- _To do_:
Copy exactly the lines of the data below, beginning with the line with "C19: 1nF (IC1/SW, n28) -> none" and ending with the line with "Q3: PMOS IRF9540". Pictures are to be omitted.
Data section Block Start
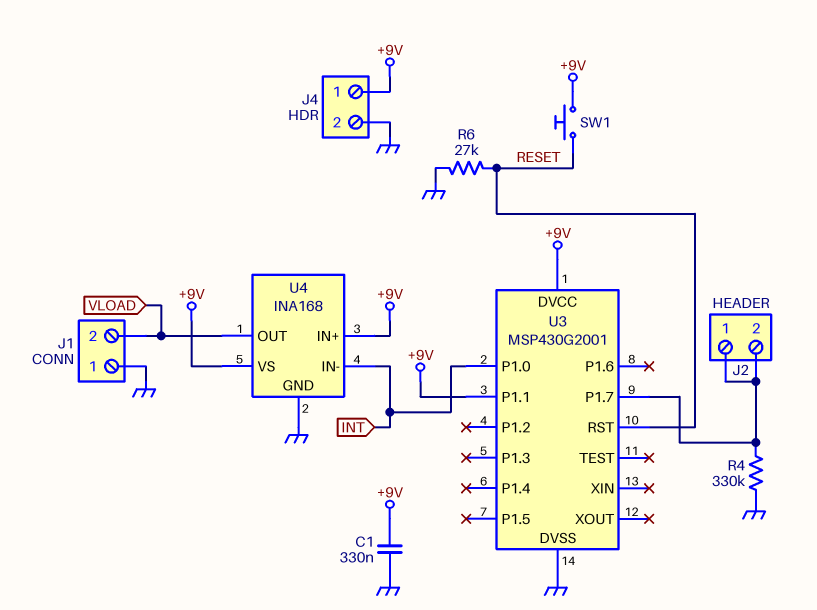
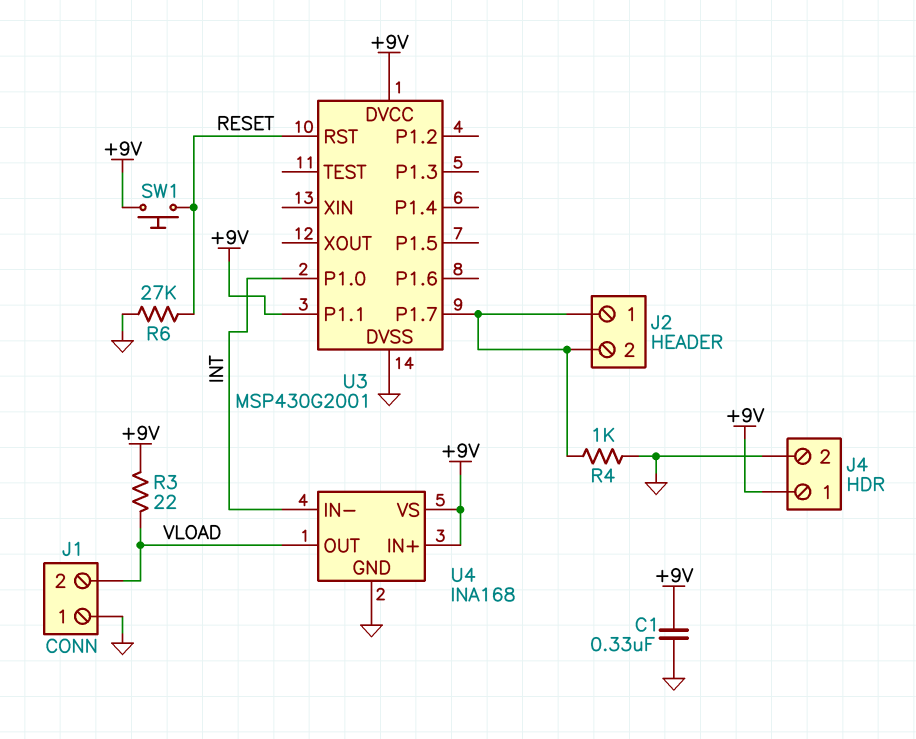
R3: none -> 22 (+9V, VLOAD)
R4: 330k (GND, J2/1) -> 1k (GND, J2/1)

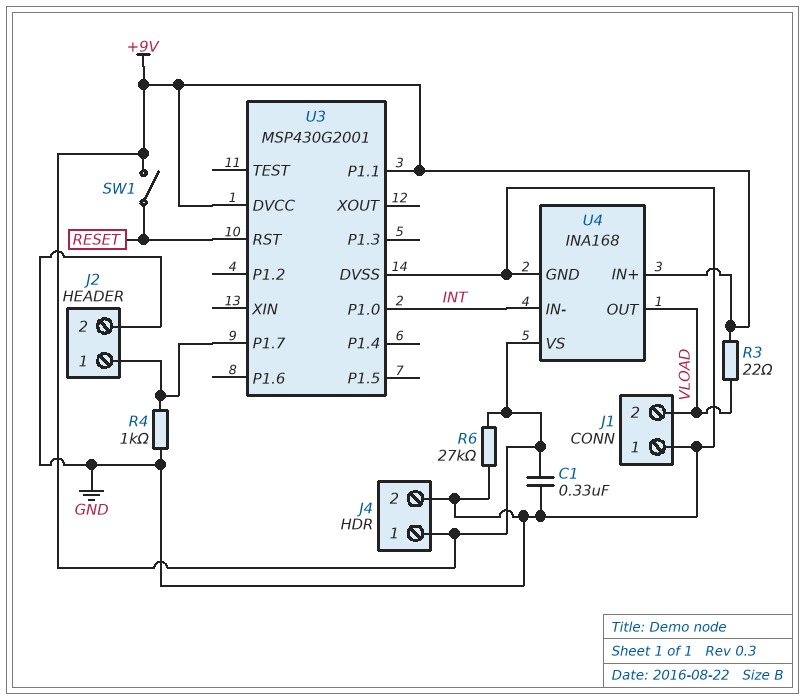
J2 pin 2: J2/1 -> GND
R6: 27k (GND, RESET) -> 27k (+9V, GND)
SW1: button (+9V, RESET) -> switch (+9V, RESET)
Data section Block End
Data section Block Start
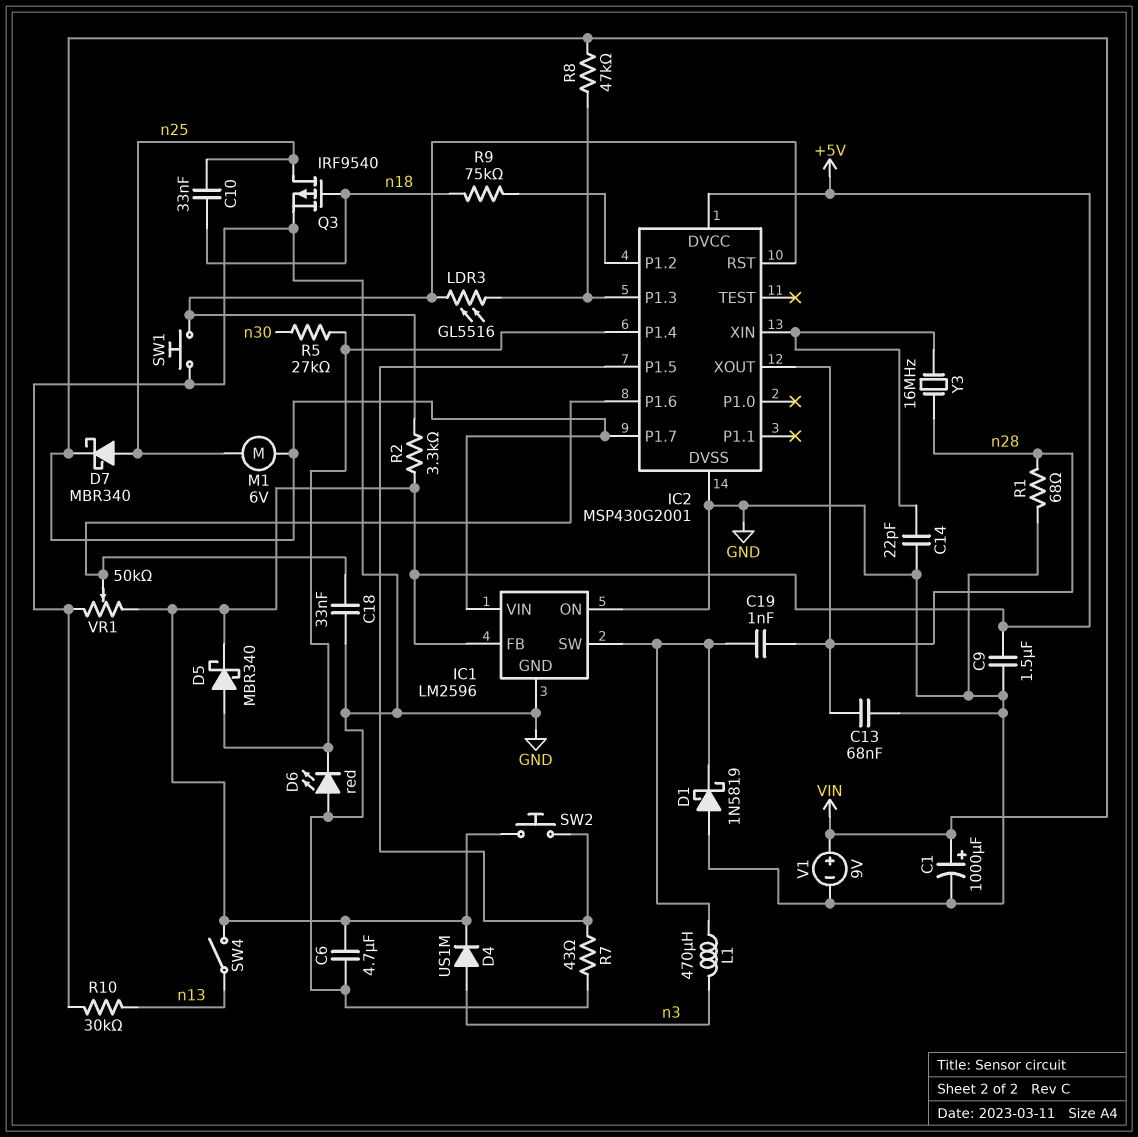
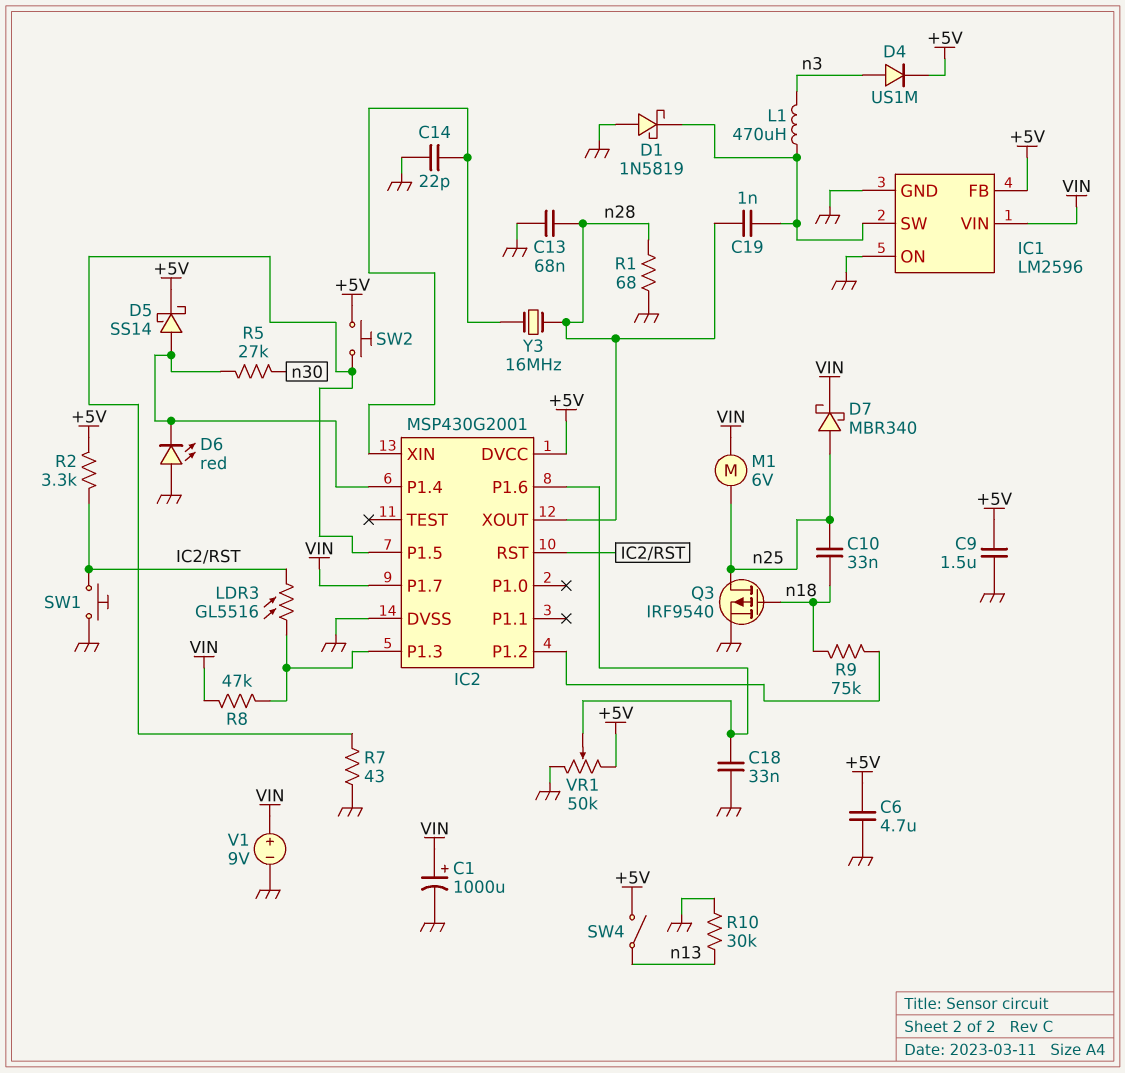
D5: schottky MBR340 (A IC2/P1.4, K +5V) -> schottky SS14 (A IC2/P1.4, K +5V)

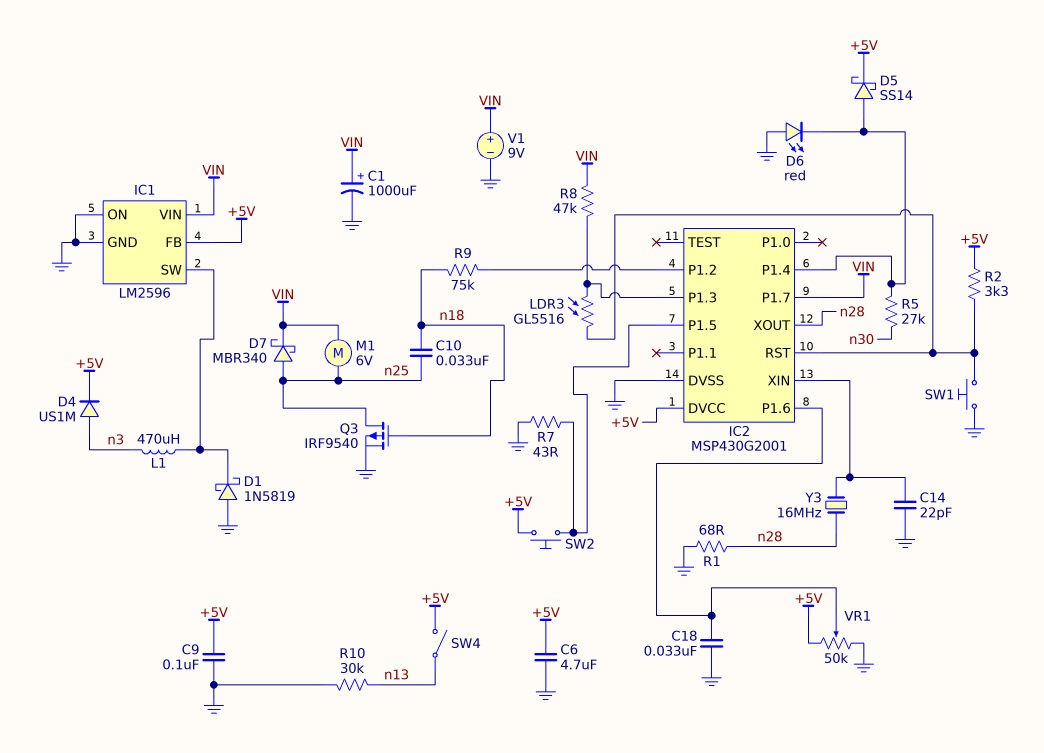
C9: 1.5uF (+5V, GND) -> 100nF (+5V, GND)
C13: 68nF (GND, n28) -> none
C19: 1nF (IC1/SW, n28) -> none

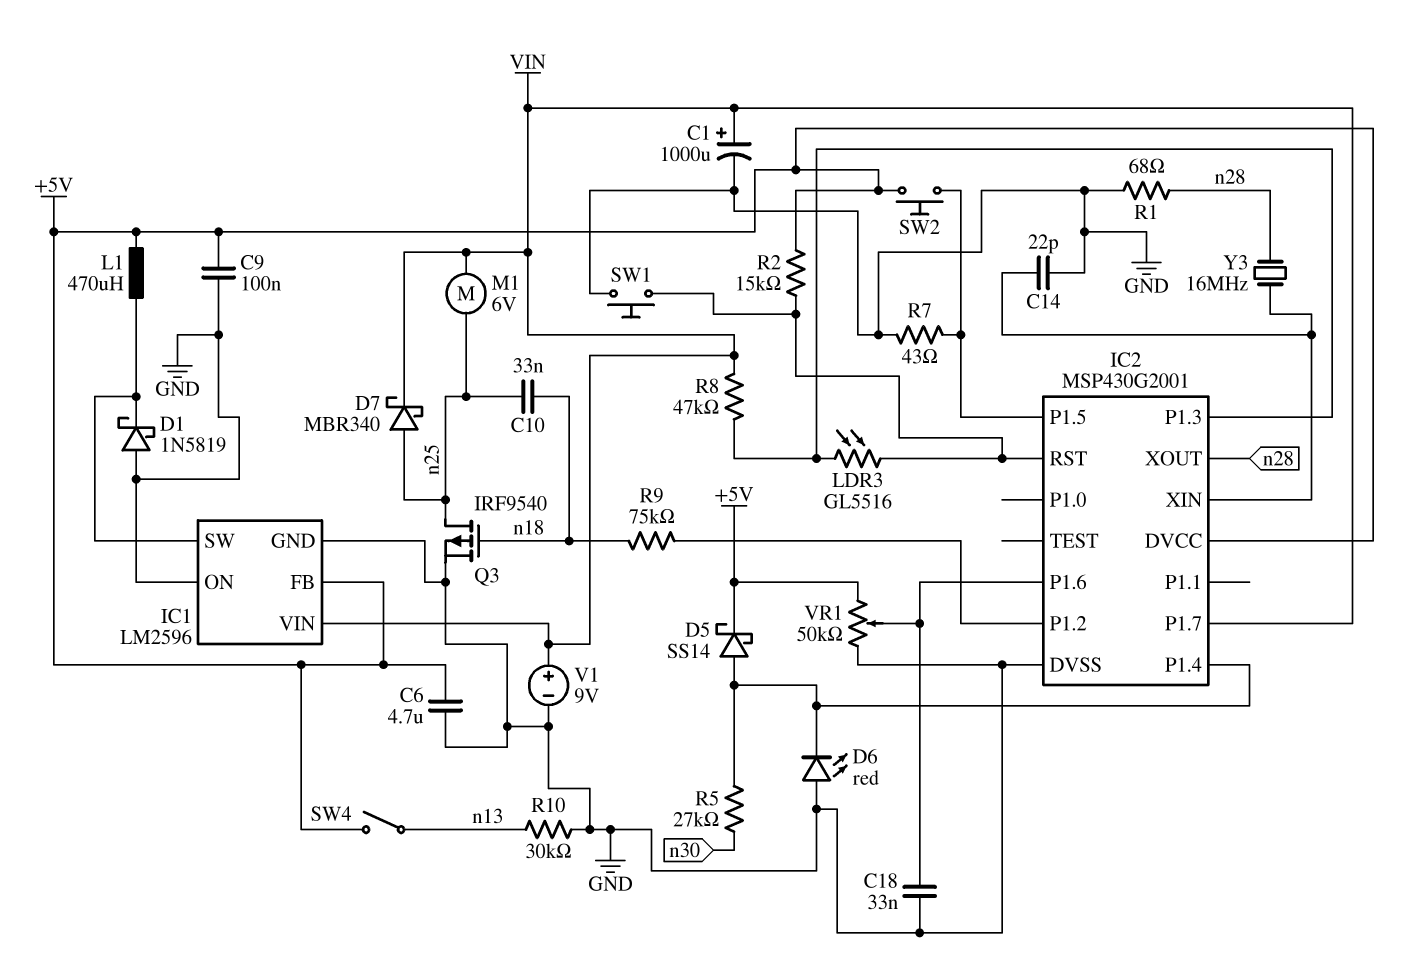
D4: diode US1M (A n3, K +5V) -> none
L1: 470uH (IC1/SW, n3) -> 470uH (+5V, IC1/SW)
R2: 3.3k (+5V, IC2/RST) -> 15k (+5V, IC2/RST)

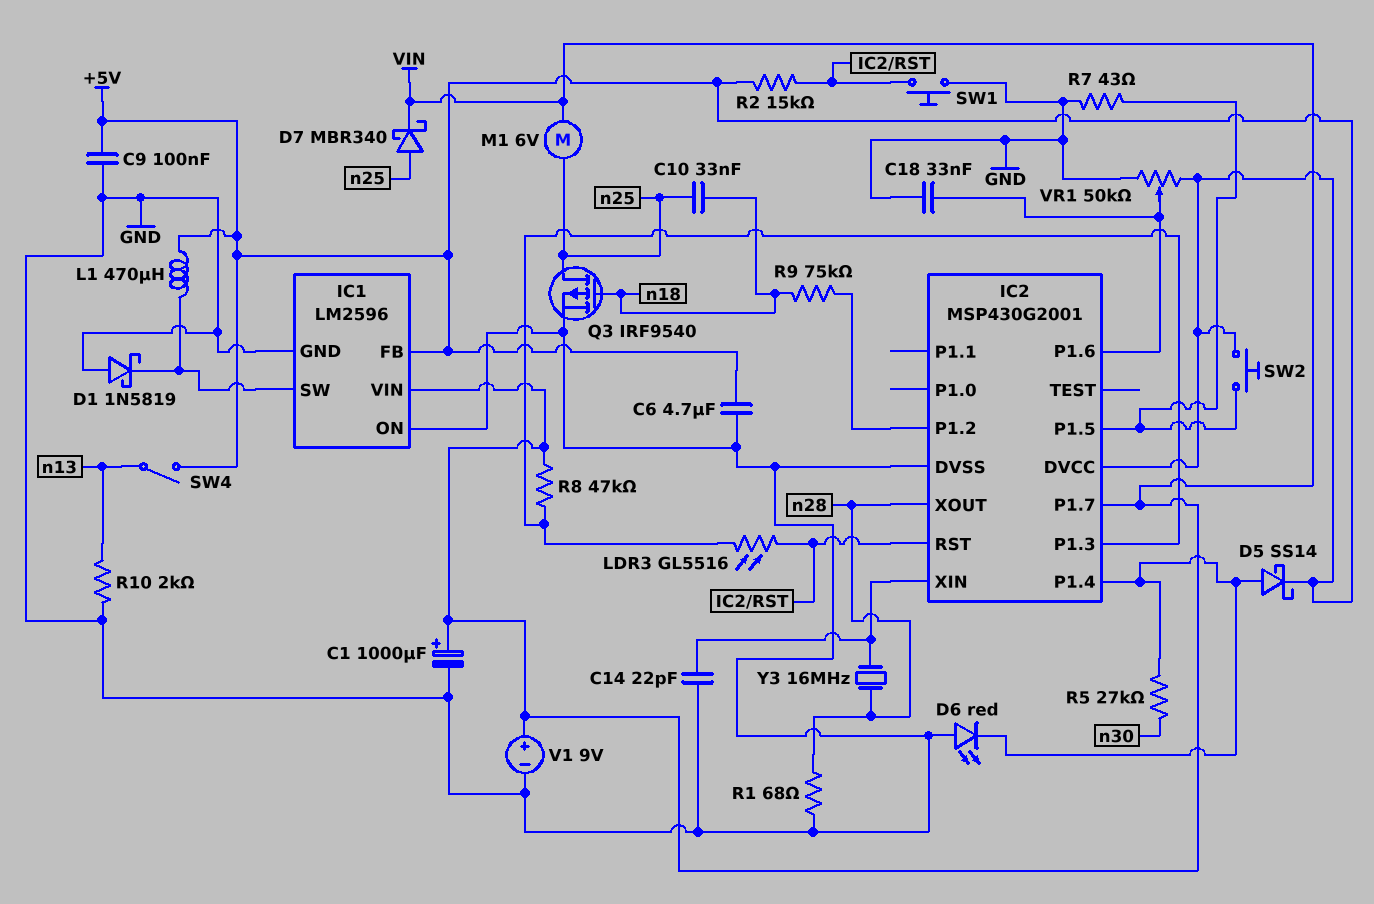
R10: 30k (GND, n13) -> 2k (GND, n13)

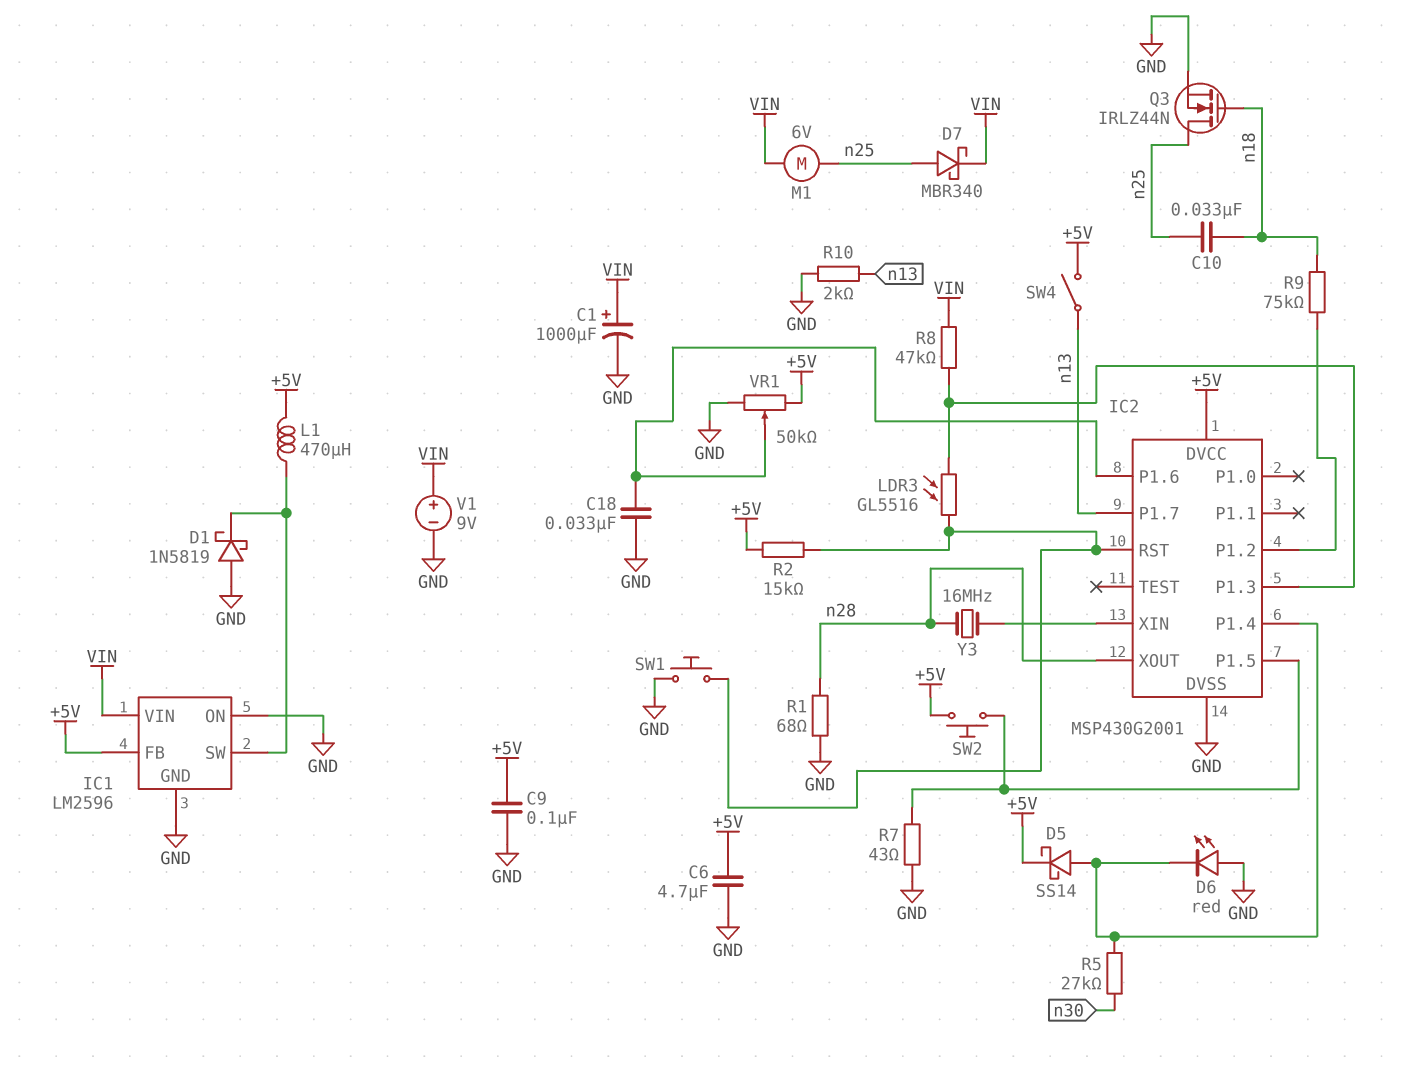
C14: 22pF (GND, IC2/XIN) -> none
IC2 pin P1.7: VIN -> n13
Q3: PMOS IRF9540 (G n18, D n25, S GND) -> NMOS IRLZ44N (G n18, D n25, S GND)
Data section Block End
- _Task output_:
C19: 1nF (IC1/SW, n28) -> none

D4: diode US1M (A n3, K +5V) -> none
L1: 470uH (IC1/SW, n3) -> 470uH (+5V, IC1/SW)
R2: 3.3k (+5V, IC2/RST) -> 15k (+5V, IC2/RST)

R10: 30k (GND, n13) -> 2k (GND, n13)

C14: 22pF (GND, IC2/XIN) -> none
IC2 pin P1.7: VIN -> n13
Q3: PMOS IRF9540 (G n18, D n25, S GND) -> NMOS IRLZ44N (G n18, D n25, S GND)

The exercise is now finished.